***** Material for this exercise *****

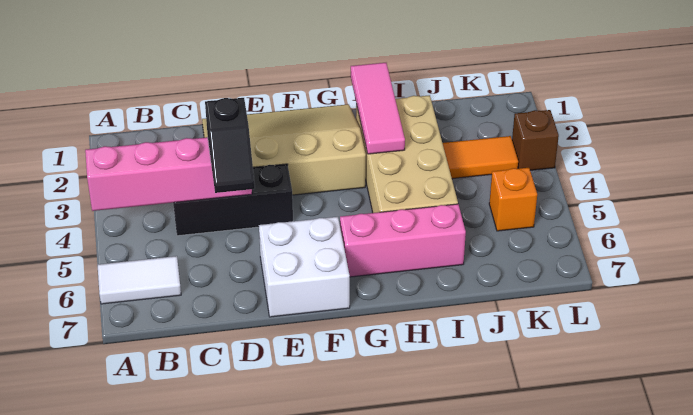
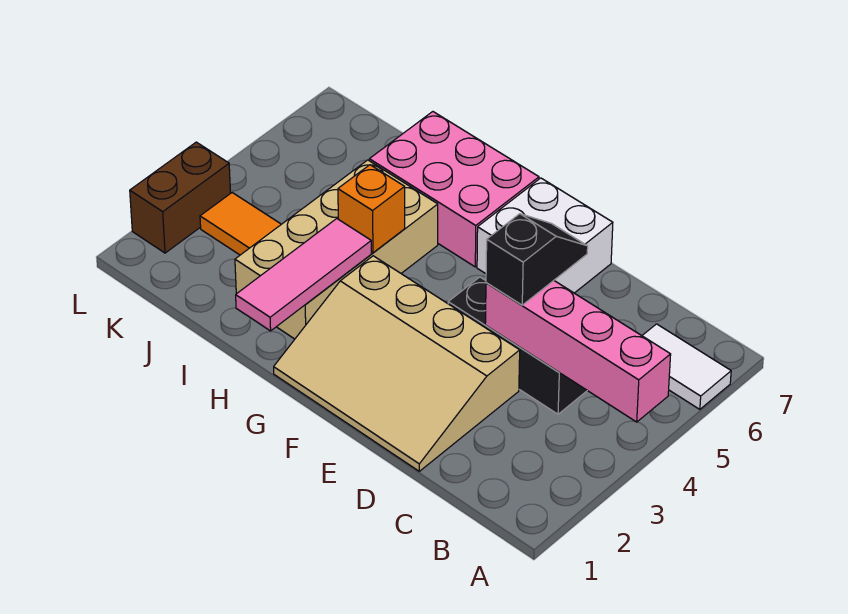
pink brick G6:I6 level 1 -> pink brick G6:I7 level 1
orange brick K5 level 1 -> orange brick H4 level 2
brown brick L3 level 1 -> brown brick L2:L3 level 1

*****
***** Material for this exercise *****

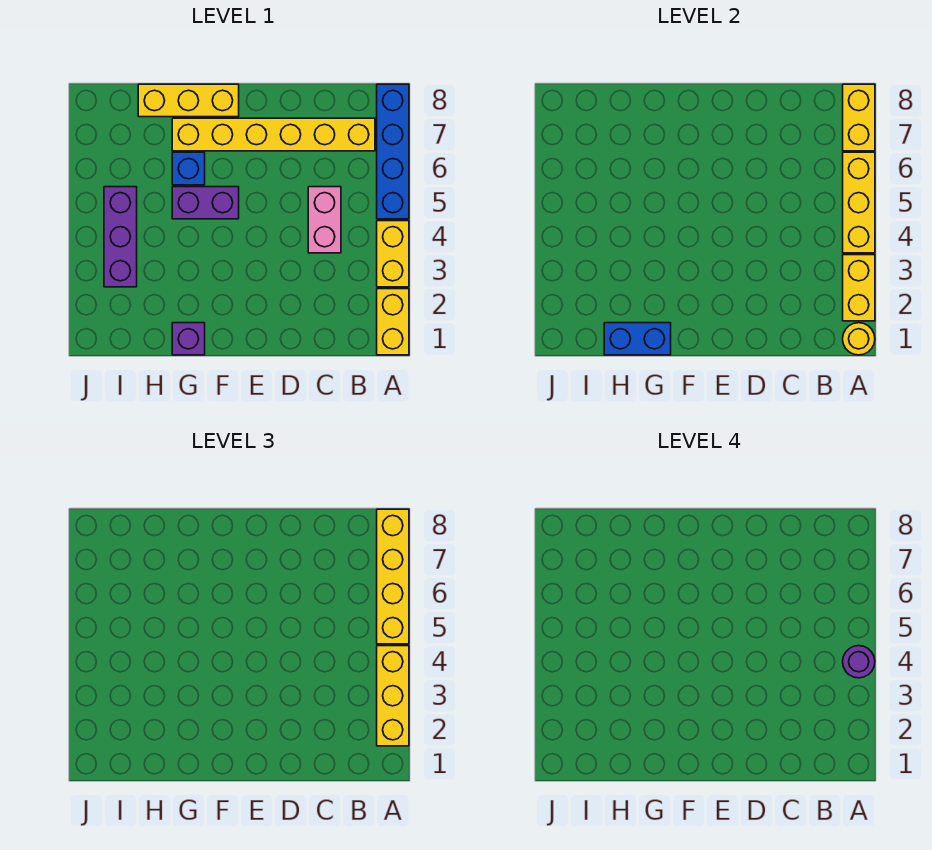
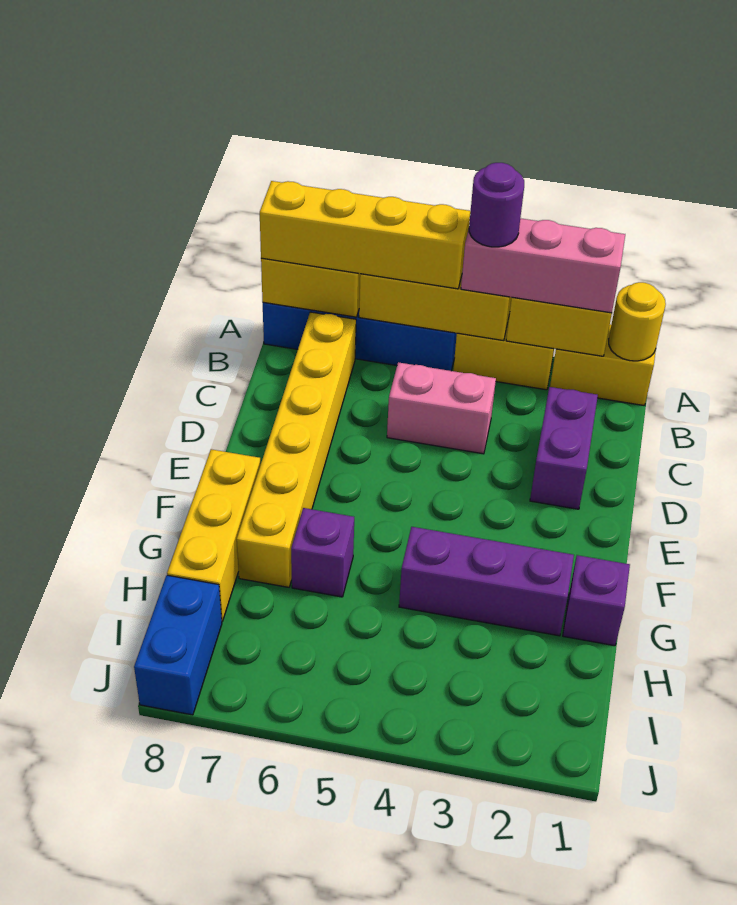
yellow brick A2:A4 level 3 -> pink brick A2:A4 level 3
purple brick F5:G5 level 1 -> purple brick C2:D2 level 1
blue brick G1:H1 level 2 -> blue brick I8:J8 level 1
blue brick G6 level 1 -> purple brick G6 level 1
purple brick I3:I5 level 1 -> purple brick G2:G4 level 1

*****
***** Material for this exercise *****

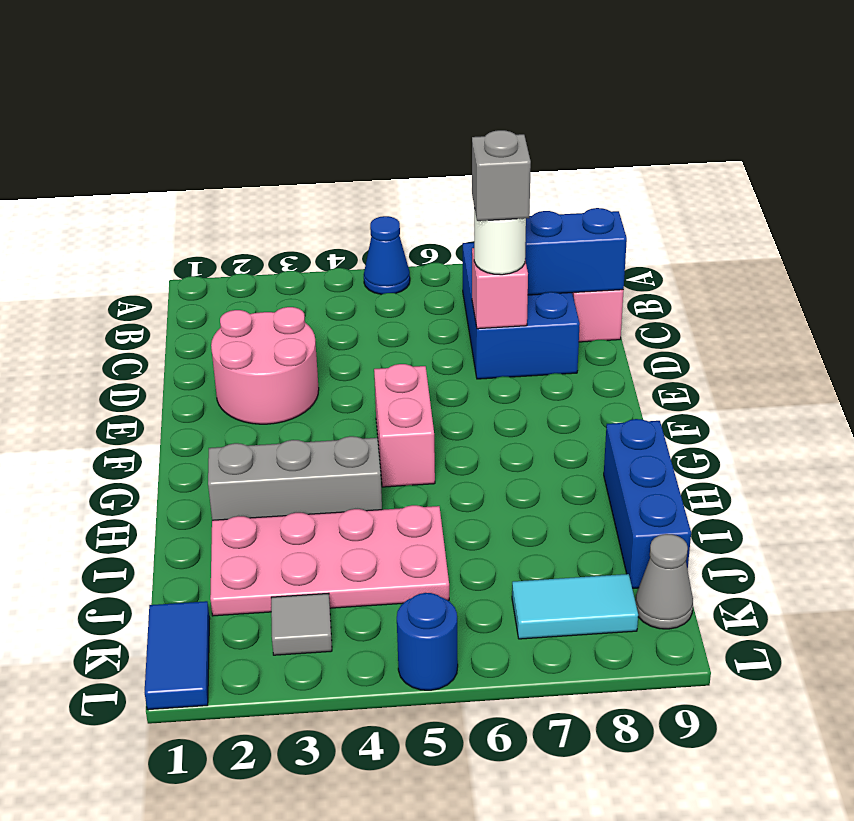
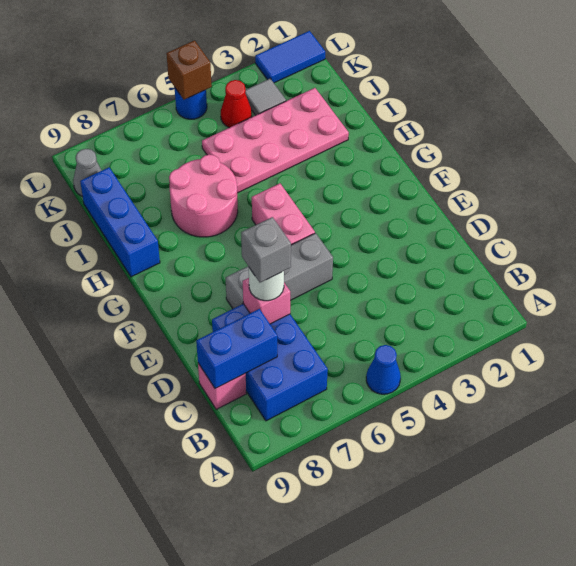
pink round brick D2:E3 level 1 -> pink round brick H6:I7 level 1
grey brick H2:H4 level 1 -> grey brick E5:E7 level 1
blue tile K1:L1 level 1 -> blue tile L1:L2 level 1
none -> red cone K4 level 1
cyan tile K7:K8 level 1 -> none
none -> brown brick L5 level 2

*****

**Task instructions:**
Set down, from the entries above, exactly the lines from the one with "blue brick G6" up to and including the one with "purple brick I3:I5", and no other lines.

**Written reply:**
blue brick G6 level 1 -> purple brick G6 level 1
purple brick I3:I5 level 1 -> purple brick G2:G4 level 1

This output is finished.